Output all of the lines below exactly, and leave out each image.

## Data
[Start of section]
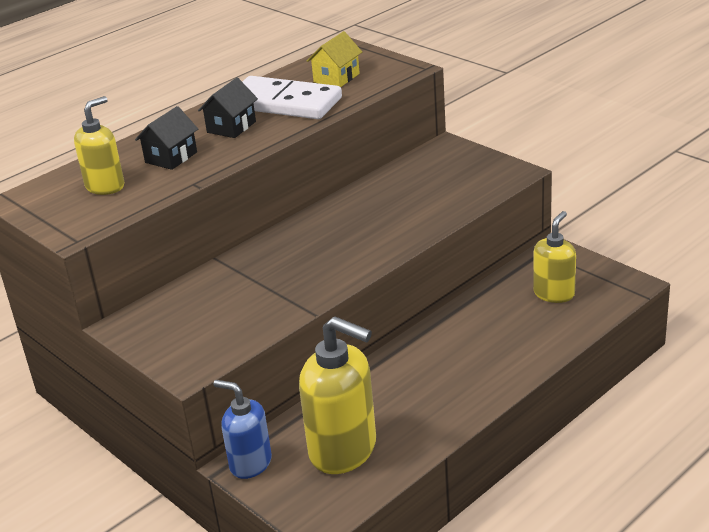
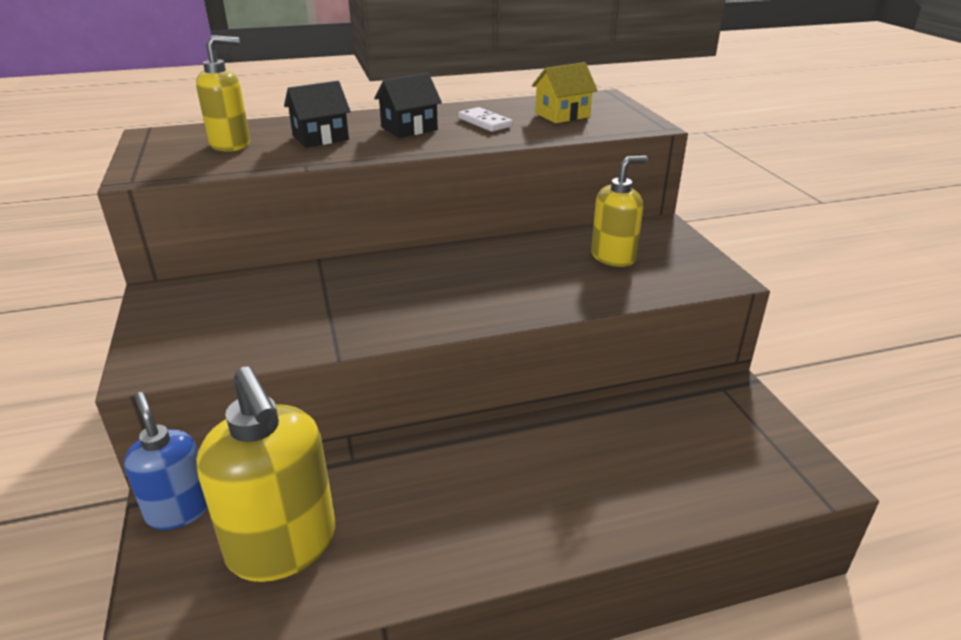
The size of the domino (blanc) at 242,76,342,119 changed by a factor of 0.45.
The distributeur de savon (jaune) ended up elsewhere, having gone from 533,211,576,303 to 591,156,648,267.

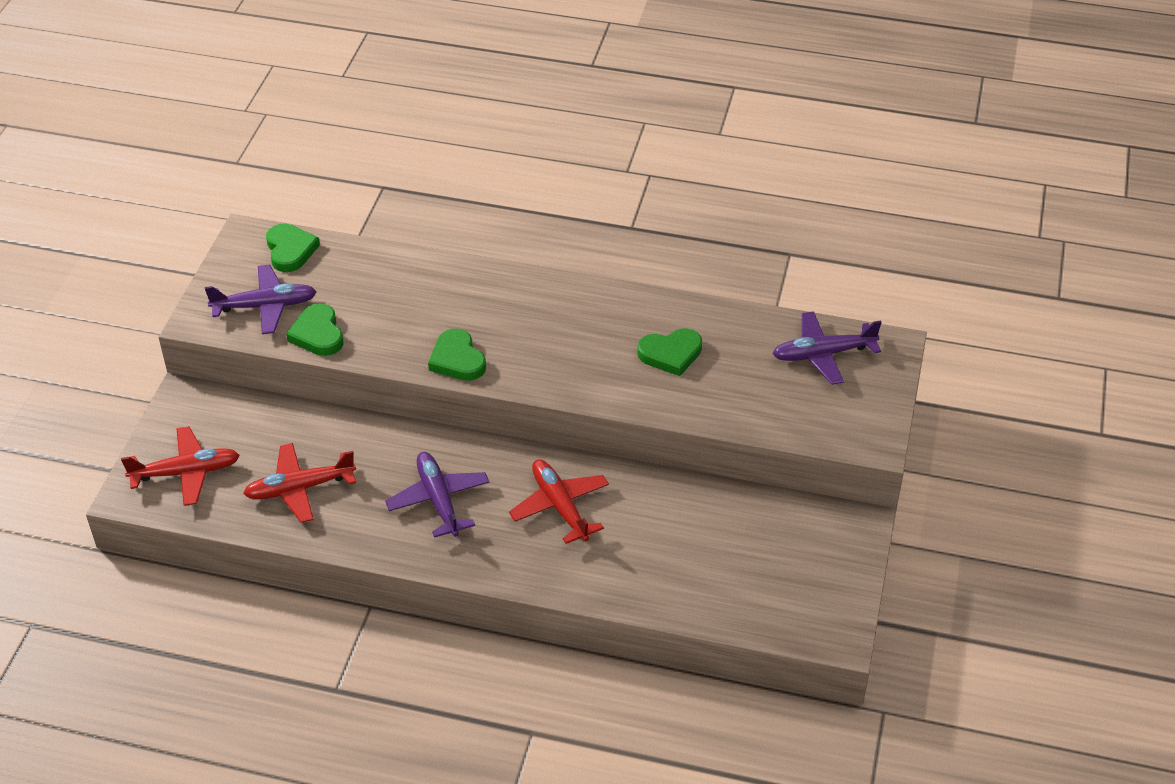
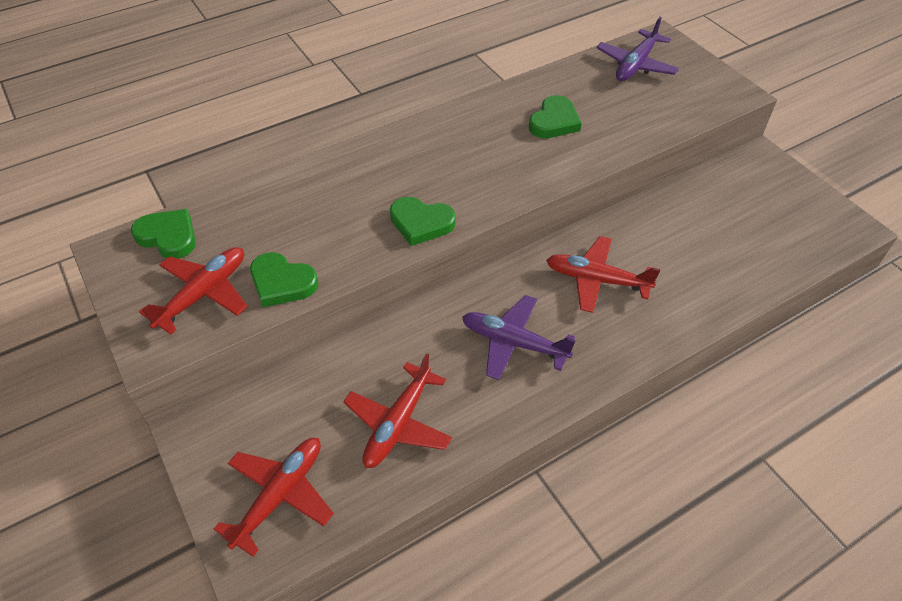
What was the avion (violet) at 205,265,317,334 turned into the avion (rouge) at 139,247,248,334.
[End of section]
## Problem solution
The size of the domino (blanc) at 242,76,342,119 changed by a factor of 0.45.
The distributeur de savon (jaune) ended up elsewhere, having gone from 533,211,576,303 to 591,156,648,267.

What was the avion (violet) at 205,265,317,334 turned into the avion (rouge) at 139,247,248,334.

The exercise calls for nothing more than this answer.